- _Directions for this task_:
When you reach a picture, skip it, and retype every line below exactly.

** Opening Data to process block **

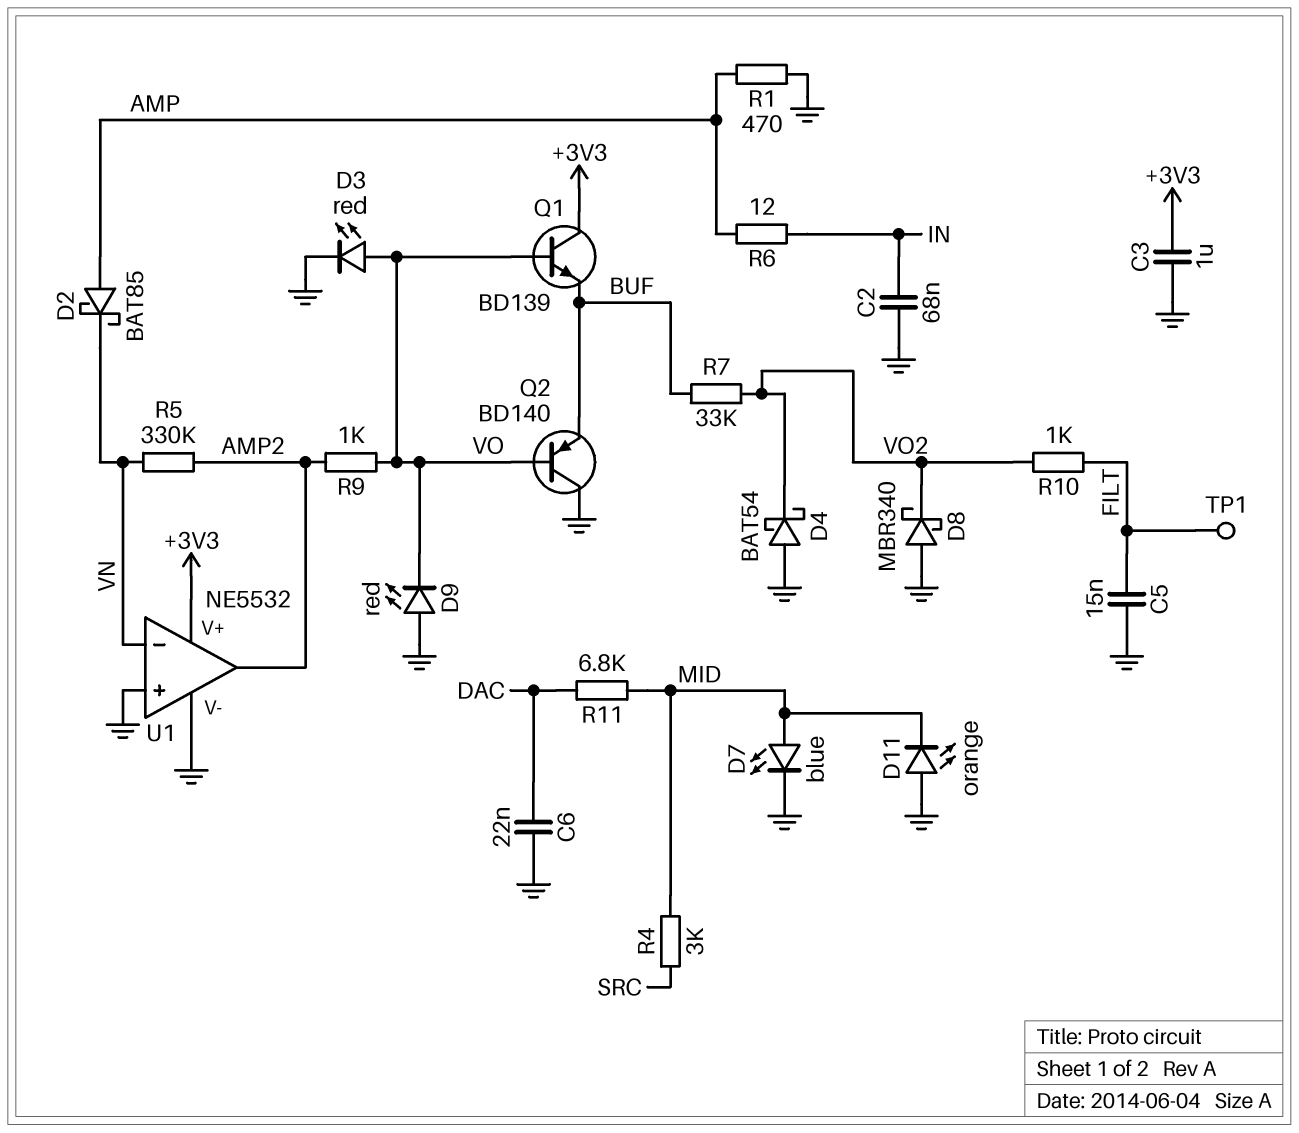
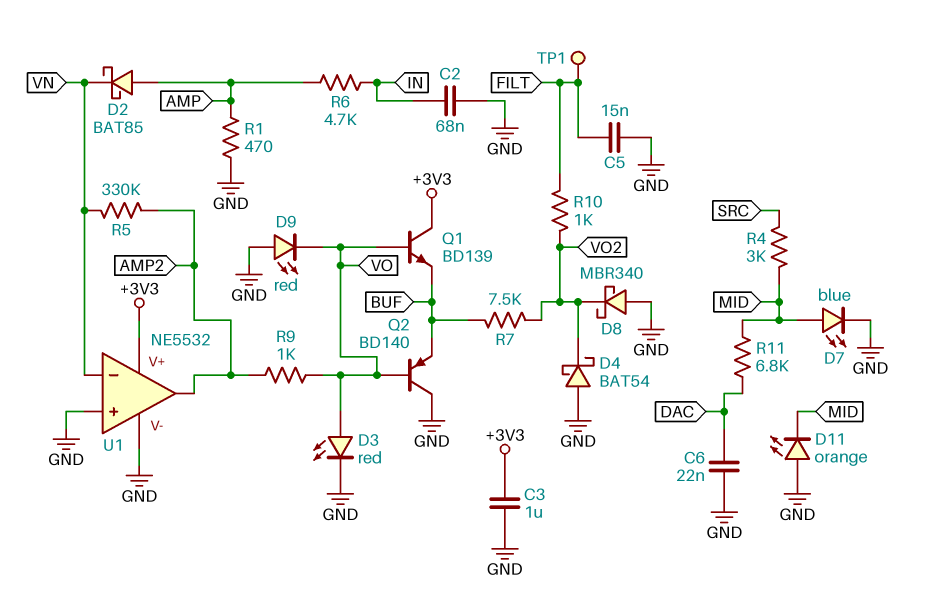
R6: 12 (AMP, IN) -> 4.7k (AMP, IN)
R7: 33k (BUF, VO2) -> 7.5k (BUF, VO2)

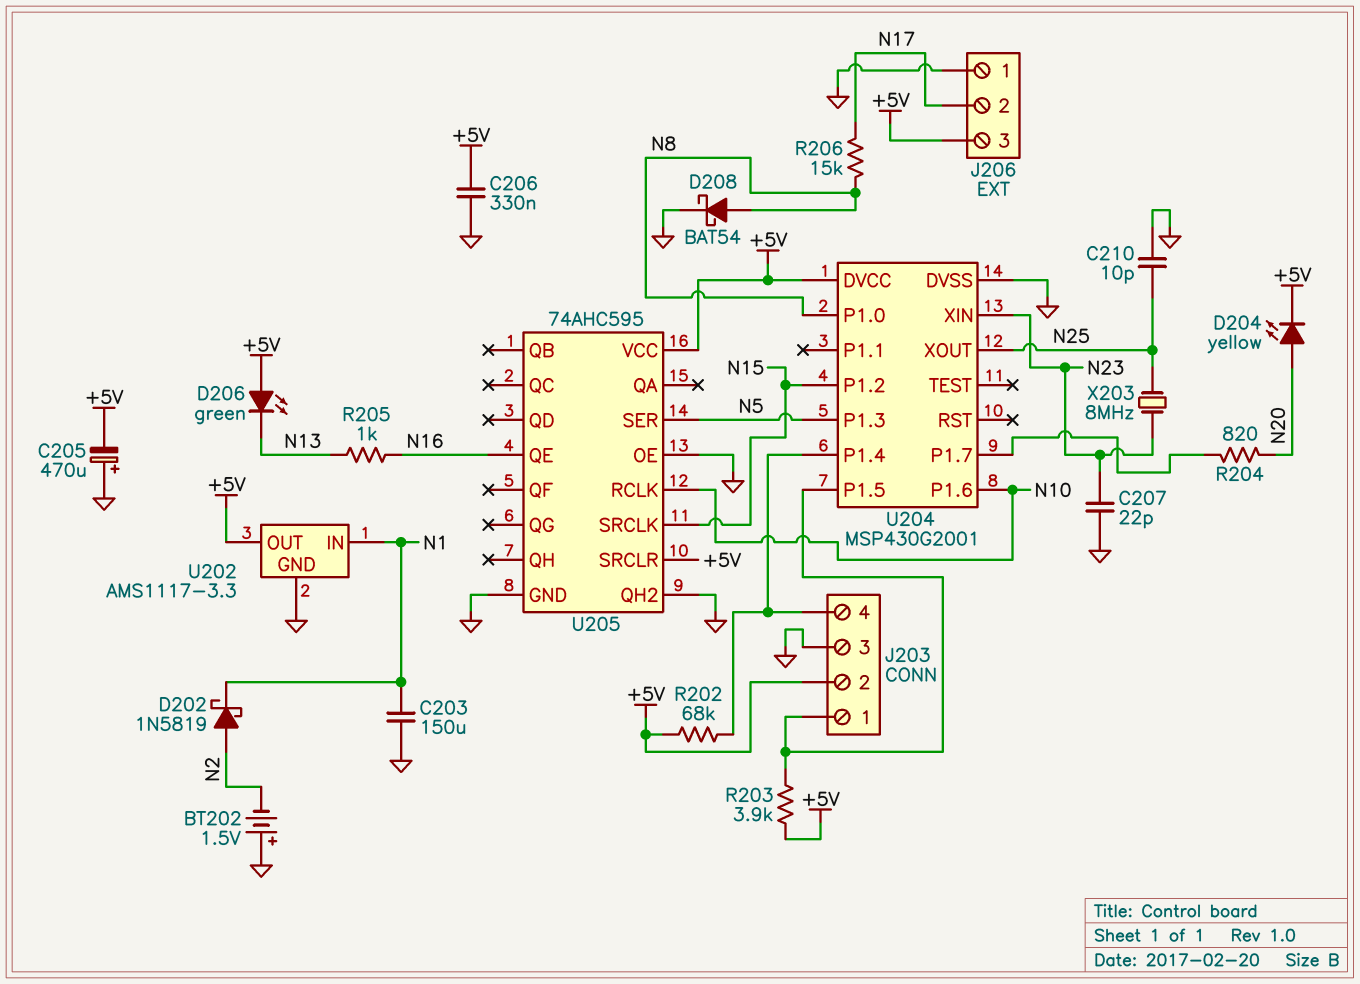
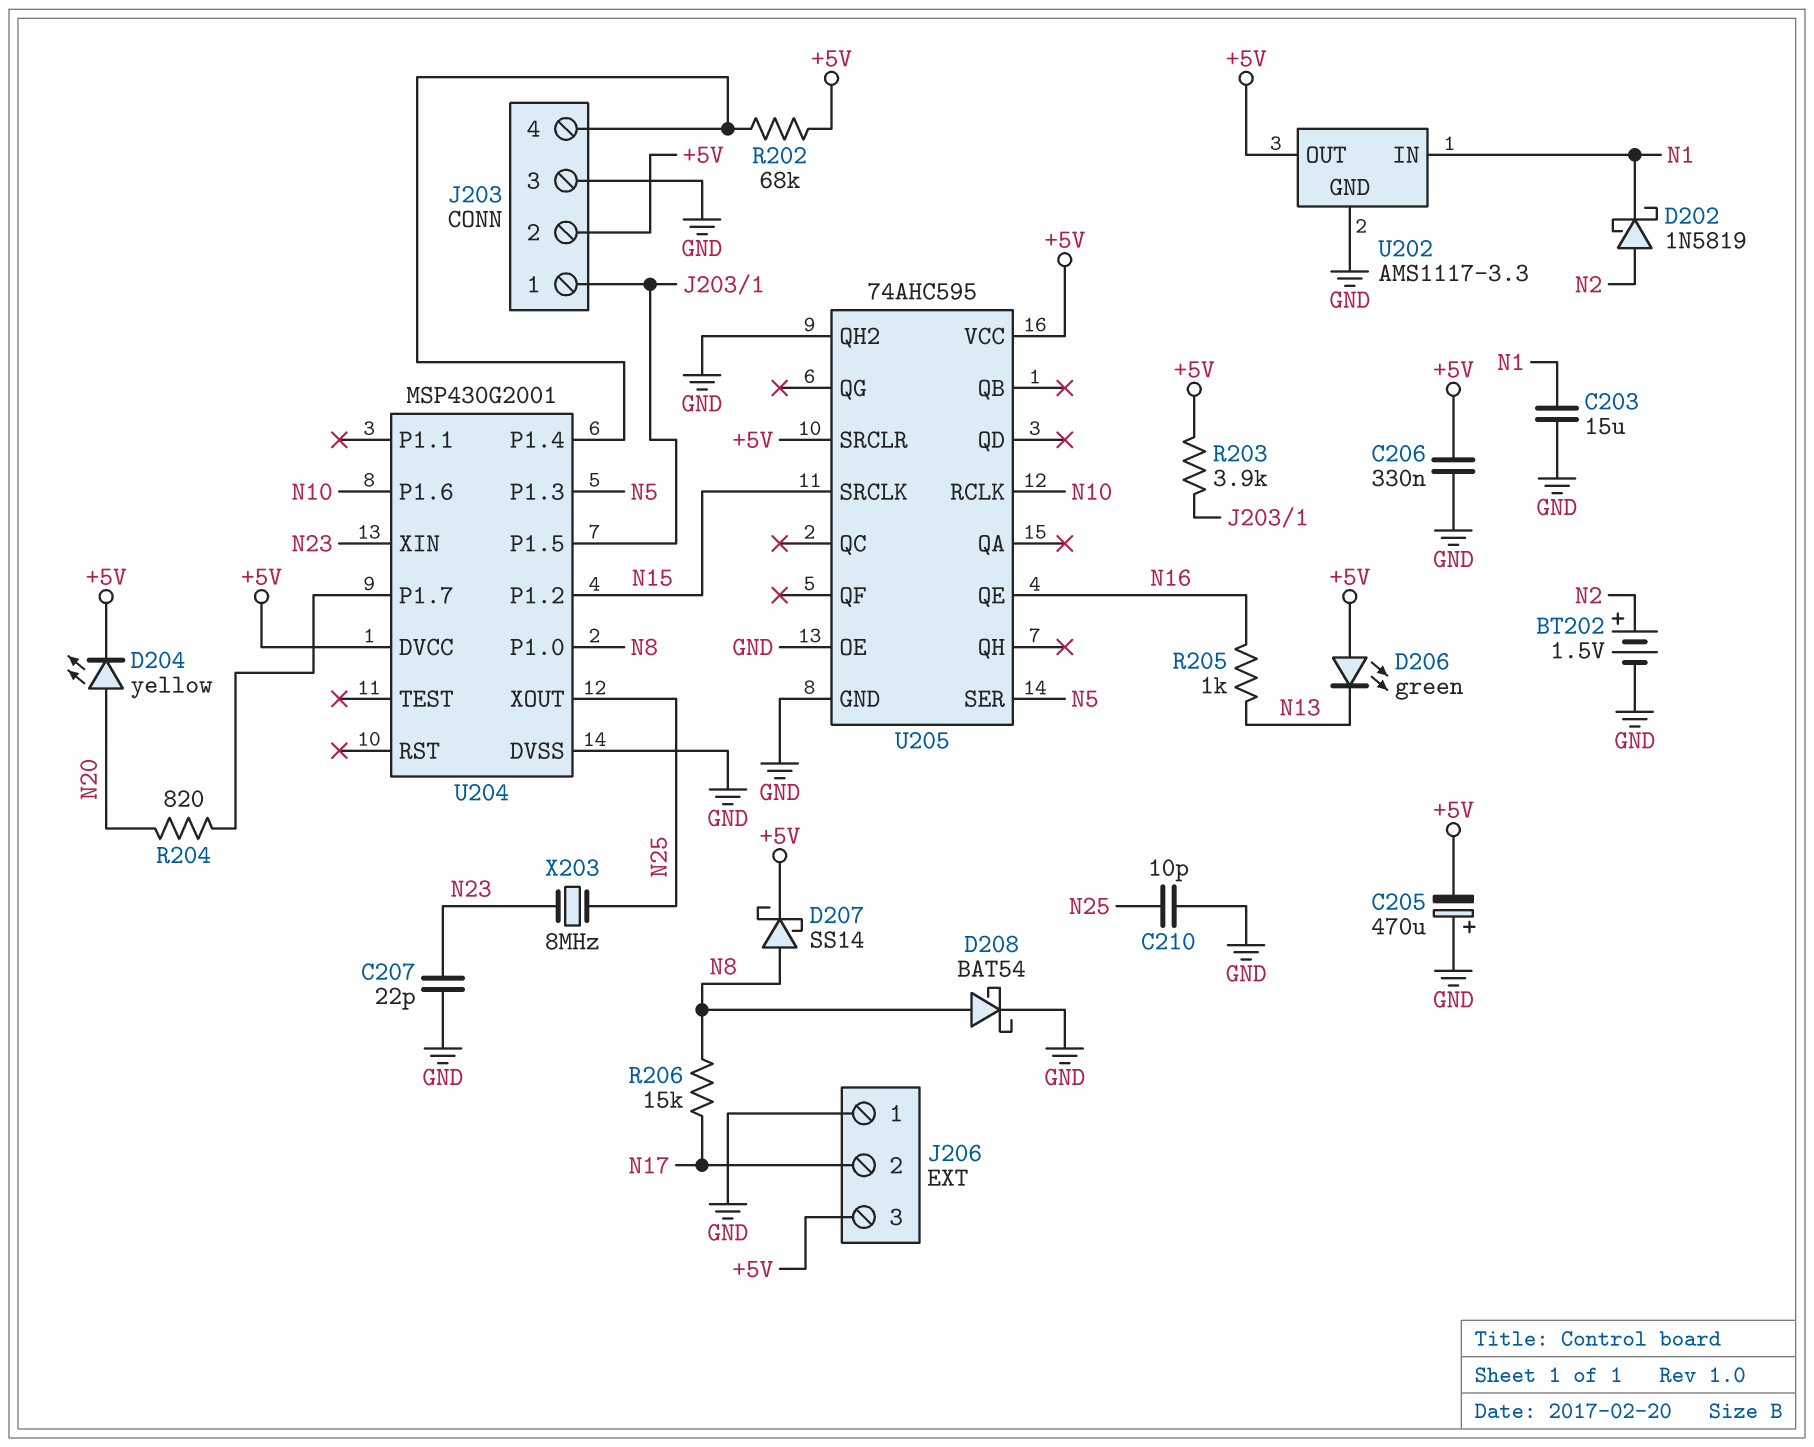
BT202: 1.5V (plus GND, minus N2) -> 1.5V (plus N2, minus GND)
C203: 150uF (GND, N1) -> 15uF (GND, N1)
D207: none -> schottky SS14 (A N8, K +5V)

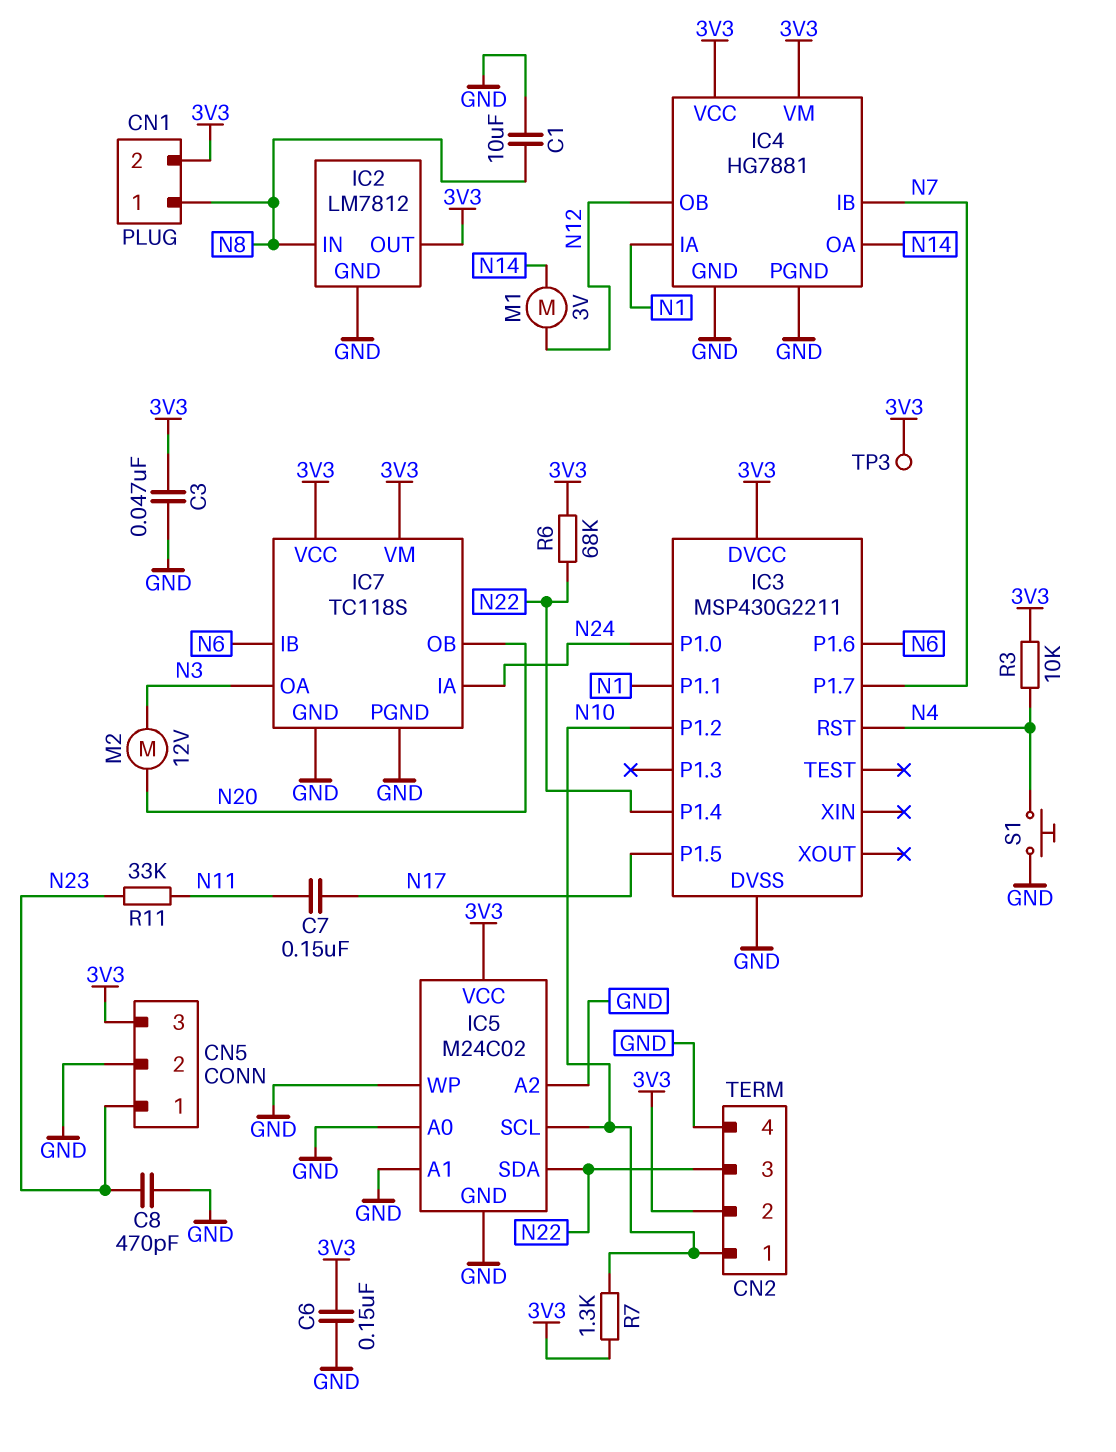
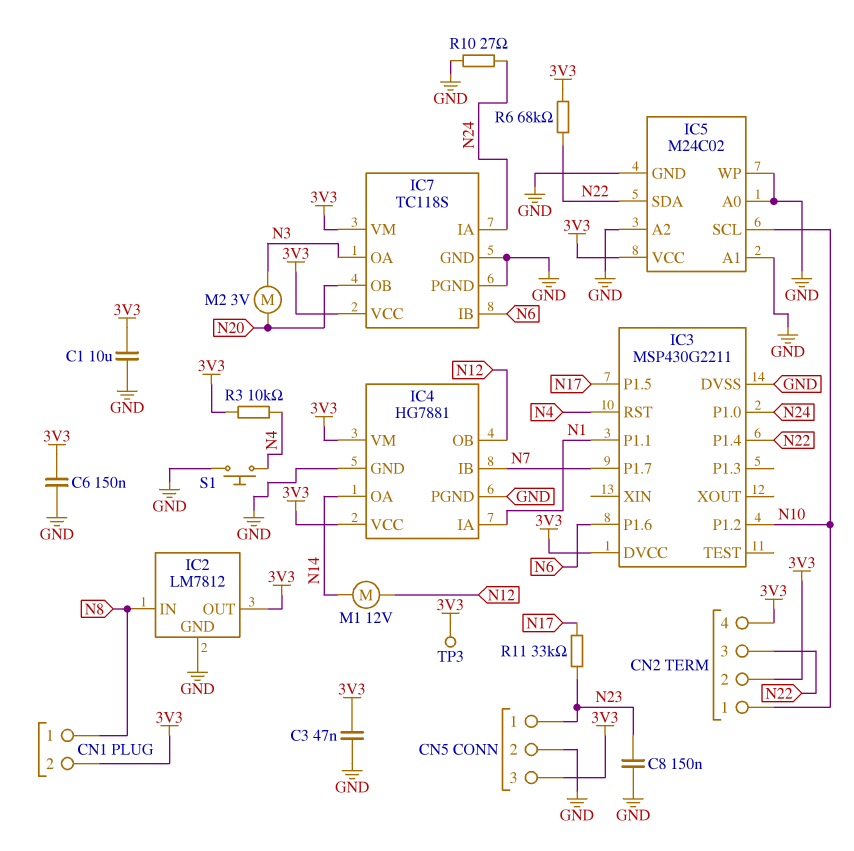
C1: 10uF (GND, N8) -> 10uF (3V3, GND)
C7: 150nF (N11, N17) -> none
C8: 470pF (GND, N23) -> 150nF (GND, N23)
CN2 pin 4: GND -> 3V3
M1: motor 3V (N12, N14) -> motor 12V (N12, N14)
M2: motor 12V (N3, N20) -> motor 3V (N3, N20)
R7: 1.3k (3V3, N10) -> none
R10: none -> 27 (GND, N24)
R11: 33k (N11, N23) -> 33k (N17, N23)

** Closing Data to process block **

- _Exercise answer_:
R6: 12 (AMP, IN) -> 4.7k (AMP, IN)
R7: 33k (BUF, VO2) -> 7.5k (BUF, VO2)

BT202: 1.5V (plus GND, minus N2) -> 1.5V (plus N2, minus GND)
C203: 150uF (GND, N1) -> 15uF (GND, N1)
D207: none -> schottky SS14 (A N8, K +5V)

C1: 10uF (GND, N8) -> 10uF (3V3, GND)
C7: 150nF (N11, N17) -> none
C8: 470pF (GND, N23) -> 150nF (GND, N23)
CN2 pin 4: GND -> 3V3
M1: motor 3V (N12, N14) -> motor 12V (N12, N14)
M2: motor 12V (N3, N20) -> motor 3V (N3, N20)
R7: 1.3k (3V3, N10) -> none
R10: none -> 27 (GND, N24)
R11: 33k (N11, N23) -> 33k (N17, N23)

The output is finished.